Supplied records below:

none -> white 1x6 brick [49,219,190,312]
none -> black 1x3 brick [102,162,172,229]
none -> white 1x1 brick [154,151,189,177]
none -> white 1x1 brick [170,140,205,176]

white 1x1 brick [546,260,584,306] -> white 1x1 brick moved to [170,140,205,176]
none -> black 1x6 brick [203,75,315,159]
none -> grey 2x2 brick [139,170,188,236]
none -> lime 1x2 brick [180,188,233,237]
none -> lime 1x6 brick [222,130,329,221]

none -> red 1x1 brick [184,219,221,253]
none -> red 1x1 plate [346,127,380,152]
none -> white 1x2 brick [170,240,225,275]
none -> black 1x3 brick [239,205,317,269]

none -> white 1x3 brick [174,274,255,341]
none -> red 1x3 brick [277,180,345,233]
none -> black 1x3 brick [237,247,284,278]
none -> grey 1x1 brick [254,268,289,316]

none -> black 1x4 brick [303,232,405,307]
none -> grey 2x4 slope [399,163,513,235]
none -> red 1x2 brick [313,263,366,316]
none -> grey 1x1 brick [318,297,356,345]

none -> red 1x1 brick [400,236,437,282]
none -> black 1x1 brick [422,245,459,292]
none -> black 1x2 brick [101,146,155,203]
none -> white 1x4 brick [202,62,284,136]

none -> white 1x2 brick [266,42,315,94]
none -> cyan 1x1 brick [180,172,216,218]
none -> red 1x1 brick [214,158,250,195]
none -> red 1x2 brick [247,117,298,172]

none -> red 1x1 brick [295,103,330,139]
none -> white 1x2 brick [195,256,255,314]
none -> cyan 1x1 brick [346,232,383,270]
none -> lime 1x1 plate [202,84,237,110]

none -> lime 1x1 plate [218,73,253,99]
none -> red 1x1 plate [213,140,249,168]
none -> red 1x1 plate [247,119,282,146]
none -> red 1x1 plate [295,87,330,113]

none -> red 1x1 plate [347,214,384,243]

End of Supplied records.

• _Directions for this task_:
Reproduce exactly, and with no other material, the lines between those holding "none -> black 1x3 brick [237,247,284,278]" and "none -> black 1x2 brick [101,146,155,203]", inclusive.

• _Result of the exercise_:
none -> black 1x3 brick [237,247,284,278]
none -> grey 1x1 brick [254,268,289,316]

none -> black 1x4 brick [303,232,405,307]
none -> grey 2x4 slope [399,163,513,235]
none -> red 1x2 brick [313,263,366,316]
none -> grey 1x1 brick [318,297,356,345]

none -> red 1x1 brick [400,236,437,282]
none -> black 1x1 brick [422,245,459,292]
none -> black 1x2 brick [101,146,155,203]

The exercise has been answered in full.